Task to carry out. Transcribe only what runs from the line including "purple duck: 9 -> 11" through the last line of the entries, exactly as it appears.

+++ Data listing

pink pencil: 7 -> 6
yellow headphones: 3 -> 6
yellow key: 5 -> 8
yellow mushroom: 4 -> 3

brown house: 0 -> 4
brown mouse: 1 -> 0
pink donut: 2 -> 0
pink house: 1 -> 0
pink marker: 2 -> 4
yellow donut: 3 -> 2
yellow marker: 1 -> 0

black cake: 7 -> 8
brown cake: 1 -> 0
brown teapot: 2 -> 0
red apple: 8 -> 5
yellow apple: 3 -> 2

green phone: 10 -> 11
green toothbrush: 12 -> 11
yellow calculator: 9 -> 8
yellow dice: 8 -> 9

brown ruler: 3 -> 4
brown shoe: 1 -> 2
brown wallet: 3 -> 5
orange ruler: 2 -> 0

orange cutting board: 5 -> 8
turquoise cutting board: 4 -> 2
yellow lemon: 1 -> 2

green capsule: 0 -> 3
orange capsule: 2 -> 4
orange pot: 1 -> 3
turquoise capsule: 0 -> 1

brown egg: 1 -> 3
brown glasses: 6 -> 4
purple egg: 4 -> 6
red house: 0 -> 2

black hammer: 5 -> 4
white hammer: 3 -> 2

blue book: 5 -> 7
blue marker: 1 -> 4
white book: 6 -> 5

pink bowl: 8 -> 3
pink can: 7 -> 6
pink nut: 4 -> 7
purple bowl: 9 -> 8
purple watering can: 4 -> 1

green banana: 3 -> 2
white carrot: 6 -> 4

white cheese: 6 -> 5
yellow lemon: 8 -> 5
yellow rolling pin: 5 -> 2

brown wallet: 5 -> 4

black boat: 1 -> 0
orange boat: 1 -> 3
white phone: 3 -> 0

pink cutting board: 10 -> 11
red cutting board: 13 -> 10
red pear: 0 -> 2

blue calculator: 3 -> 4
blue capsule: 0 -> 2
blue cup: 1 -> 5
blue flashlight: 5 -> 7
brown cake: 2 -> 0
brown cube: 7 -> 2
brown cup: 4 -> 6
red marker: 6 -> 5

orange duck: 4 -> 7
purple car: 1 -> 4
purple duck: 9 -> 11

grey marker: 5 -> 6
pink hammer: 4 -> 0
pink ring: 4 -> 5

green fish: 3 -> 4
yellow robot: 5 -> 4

++++++

Final answer.
purple duck: 9 -> 11

grey marker: 5 -> 6
pink hammer: 4 -> 0
pink ring: 4 -> 5

green fish: 3 -> 4
yellow robot: 5 -> 4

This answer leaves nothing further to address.